Your goal: Below are some records. Quote exactly the lines from the one that contains "V1: AC 12V (AC1, AC2)" through the last, both included, and leave out the pictures.

(Beginning of Data to examine)

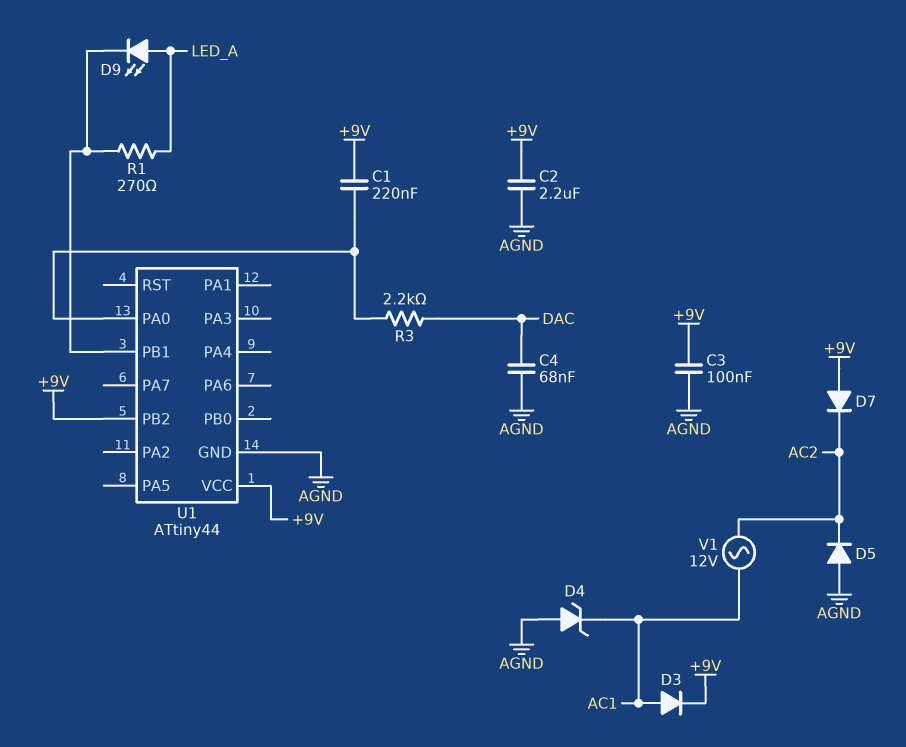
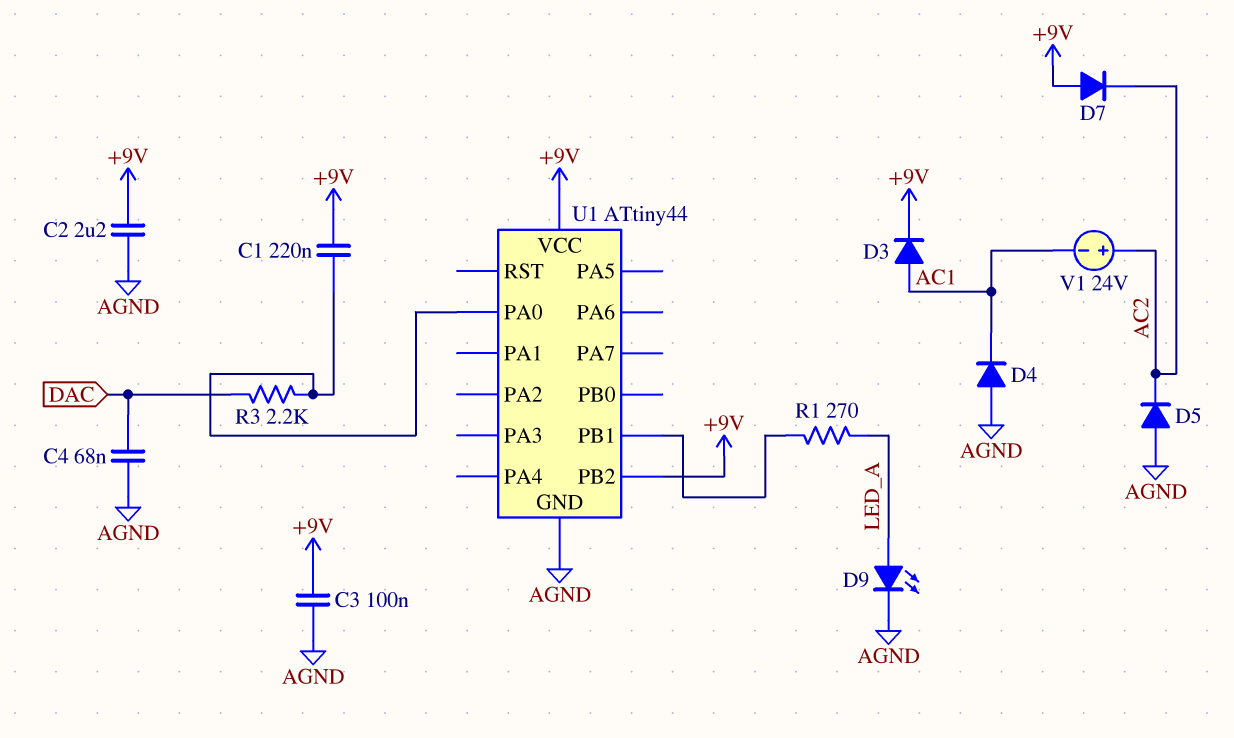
D4: zener (A AGND, K AC1) -> diode (A AGND, K AC1)
D9: LED (A LED_A, K U1/PB1) -> LED (A LED_A, K AGND)
V1: AC 12V (AC1, AC2) -> 24V (plus AC2, minus AC1)

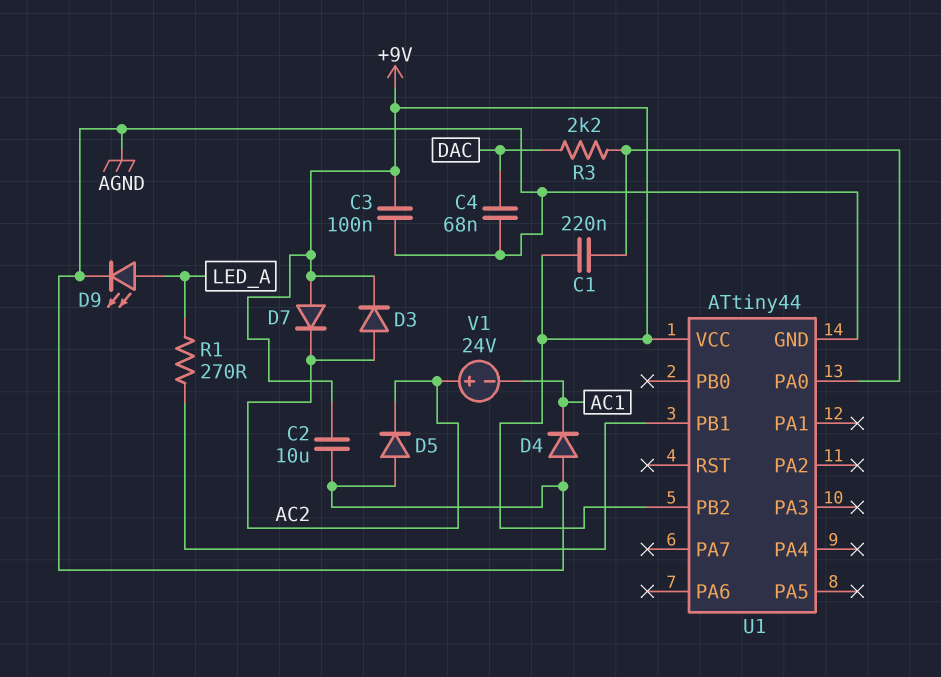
C2: 2.2uF (+9V, AGND) -> 10uF (+9V, AGND)
D3: diode (A AC1, K +9V) -> diode (A AC2, K +9V)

(End of Data to examine)

Result of this exercise:
V1: AC 12V (AC1, AC2) -> 24V (plus AC2, minus AC1)

C2: 2.2uF (+9V, AGND) -> 10uF (+9V, AGND)
D3: diode (A AC1, K +9V) -> diode (A AC2, K +9V)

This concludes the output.